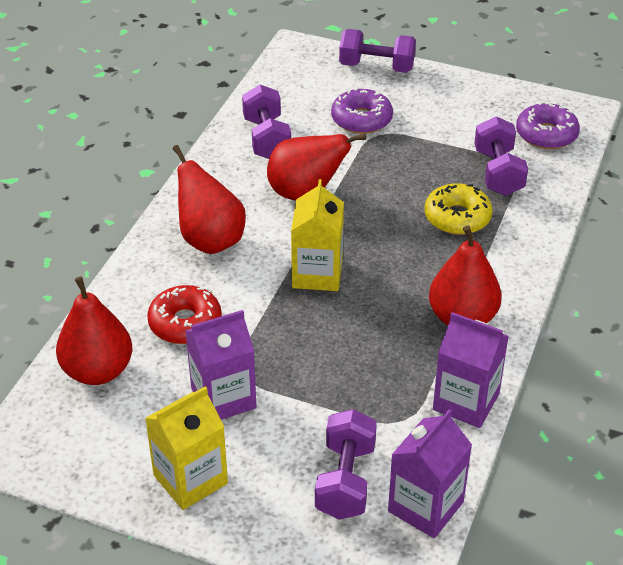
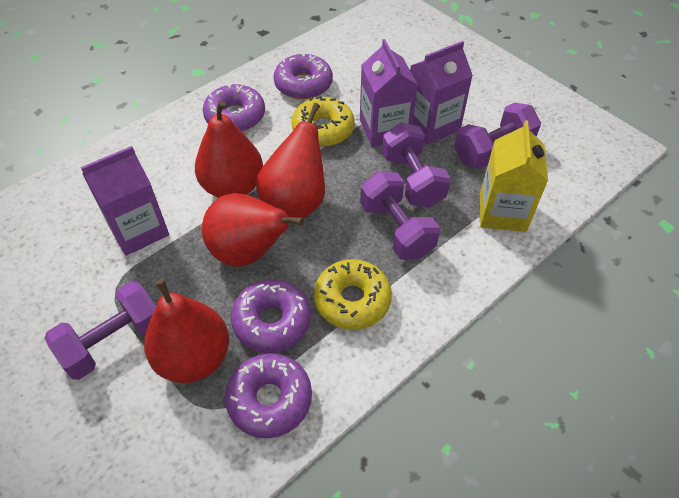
purple donut: 2 -> 4
red donut: 1 -> 0
yellow carton: 2 -> 1
yellow donut: 1 -> 2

* _Instructions for the task_:
Go through the lines of the material, counting those with the word "donut"; afterward give only the total.

* _Response_:
3